- [Work to complete]: Every record below must be retyped exactly, with the pictures left out.

(Beginning of Task material)

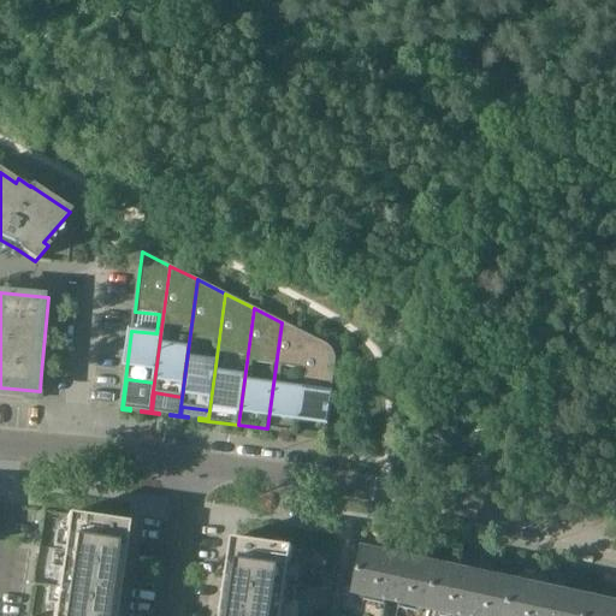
[(267,428),(296,433),(309,336),(282,323),(267,428)]
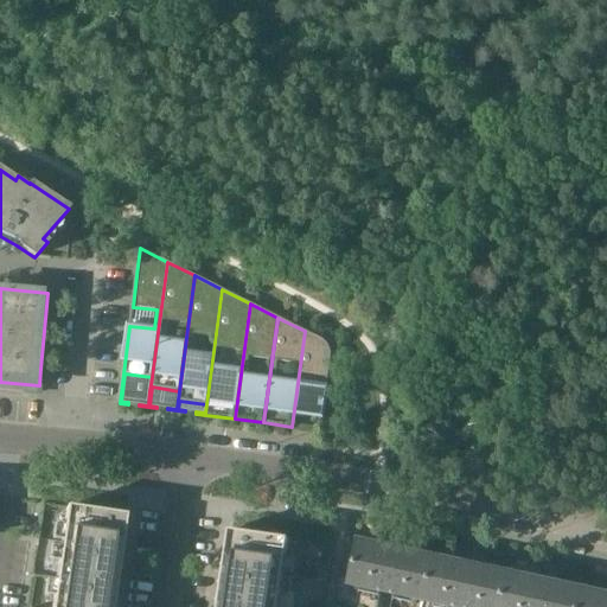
[(321,339),(305,331),(292,427),(321,430),(331,357),(331,355),(331,352),(331,350),(331,349),(328,346),(327,344),(325,342),(321,339)]
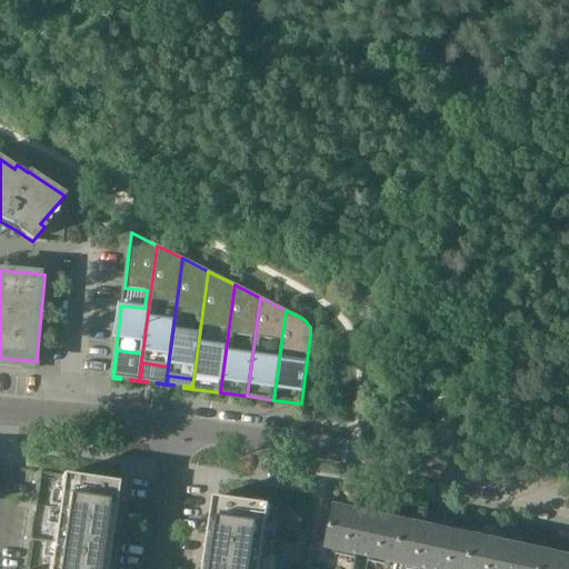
[(42,568),(28,567),(27,568),(105,568),(118,479),(62,470),(48,568),(42,568)]
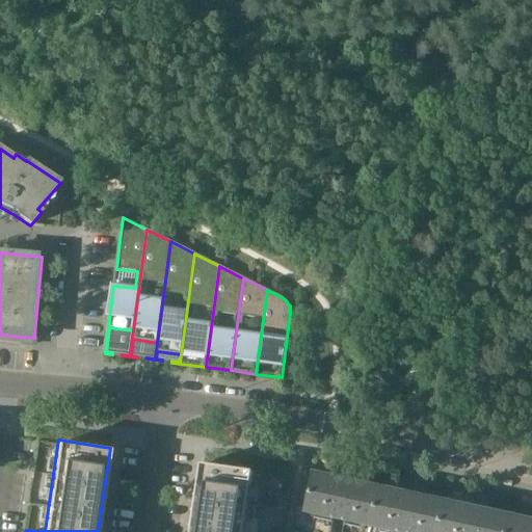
[(203,460),(192,531),(245,531),(256,469),(203,460)]
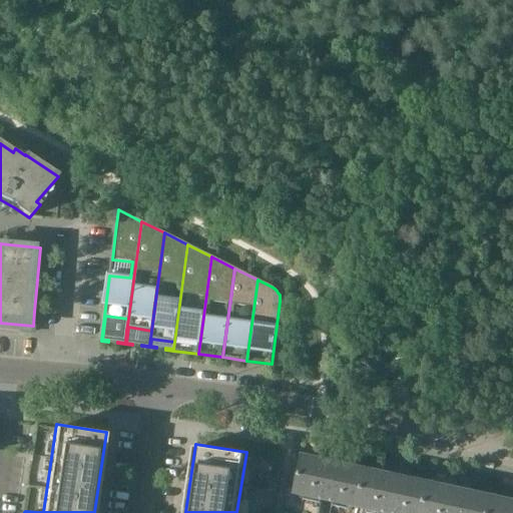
[(367,472),(341,466),(304,458),(296,494),(360,508),(367,472)]
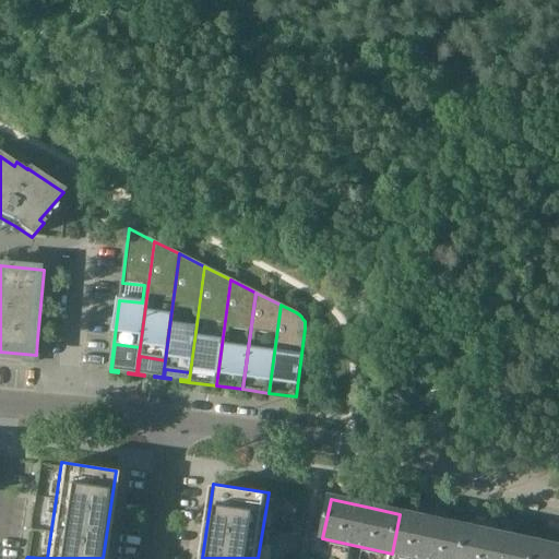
[(461,558),(468,528),(439,522),(400,514),(392,554),(417,558),(461,558)]
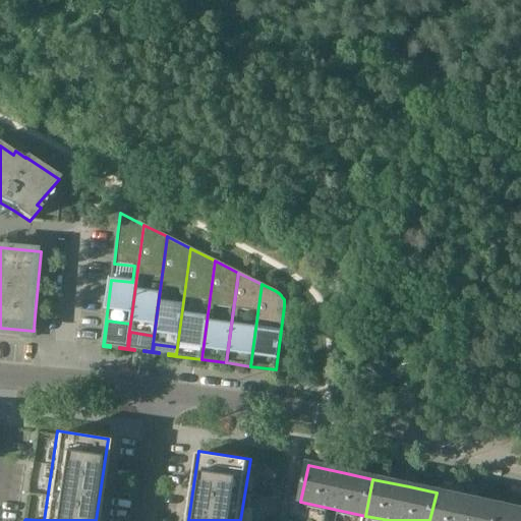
[(497,520),(500,507),(472,501),(437,493),(429,520),(497,520)]
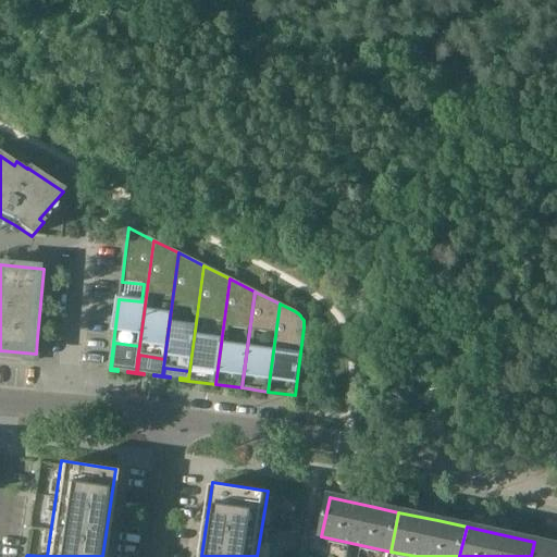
[(556,556),(556,546),(534,542),(531,556),(556,556)]
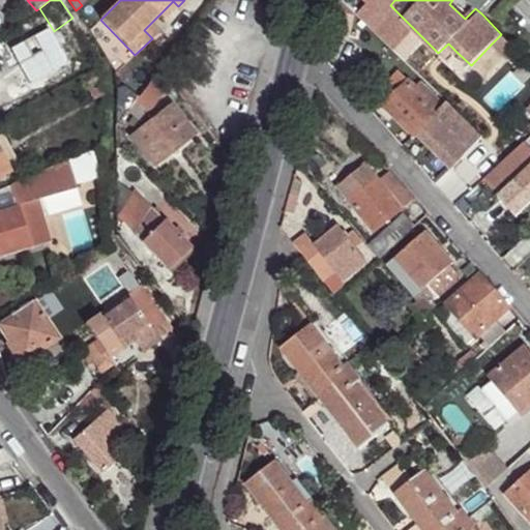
[(475,8),(481,13),(496,0),(469,0),(468,1),(475,8)]
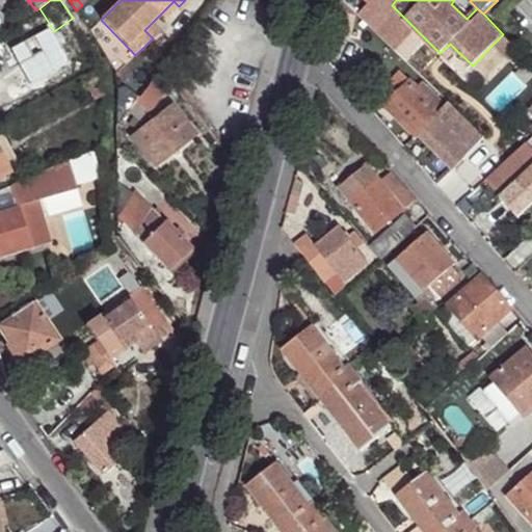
[(151,24),(144,30),(153,38),(158,32),(151,24)]
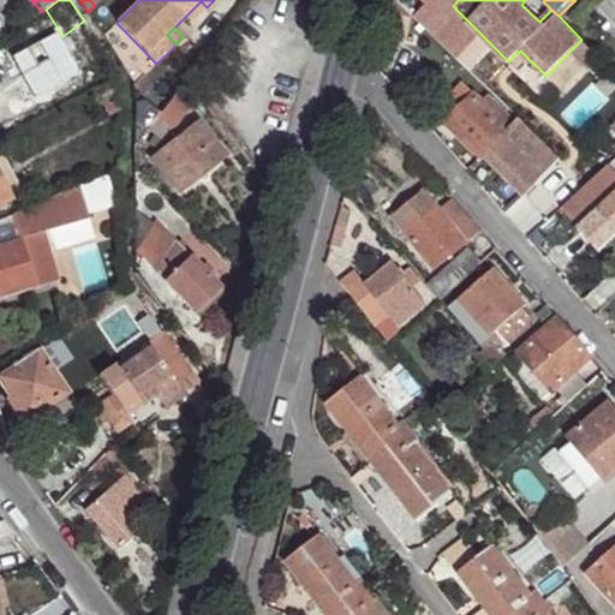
[(601,59),(581,40),(571,51),(591,70),(601,59)]
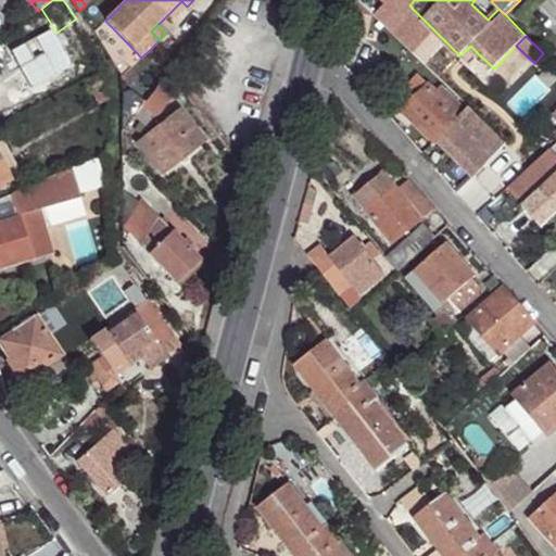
[(480,55),(470,46),(459,55),(470,66),(480,55)]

(End of Task material)

- [Exercise result]:
[(267,428),(296,433),(309,336),(282,323),(267,428)]
[(321,339),(305,331),(292,427),(321,430),(331,357),(331,355),(331,352),(331,350),(331,349),(328,346),(327,344),(325,342),(321,339)]
[(42,568),(28,567),(27,568),(105,568),(118,479),(62,470),(48,568),(42,568)]
[(203,460),(192,531),(245,531),(256,469),(203,460)]
[(367,472),(341,466),(304,458),(296,494),(360,508),(367,472)]
[(461,558),(468,528),(439,522),(400,514),(392,554),(417,558),(461,558)]
[(497,520),(500,507),(472,501),(437,493),(429,520),(497,520)]
[(556,556),(556,546),(534,542),(531,556),(556,556)]
[(475,8),(481,13),(496,0),(469,0),(468,1),(475,8)]
[(151,24),(144,30),(153,38),(158,32),(151,24)]
[(601,59),(581,40),(571,51),(591,70),(601,59)]
[(480,55),(470,46),(459,55),(470,66),(480,55)]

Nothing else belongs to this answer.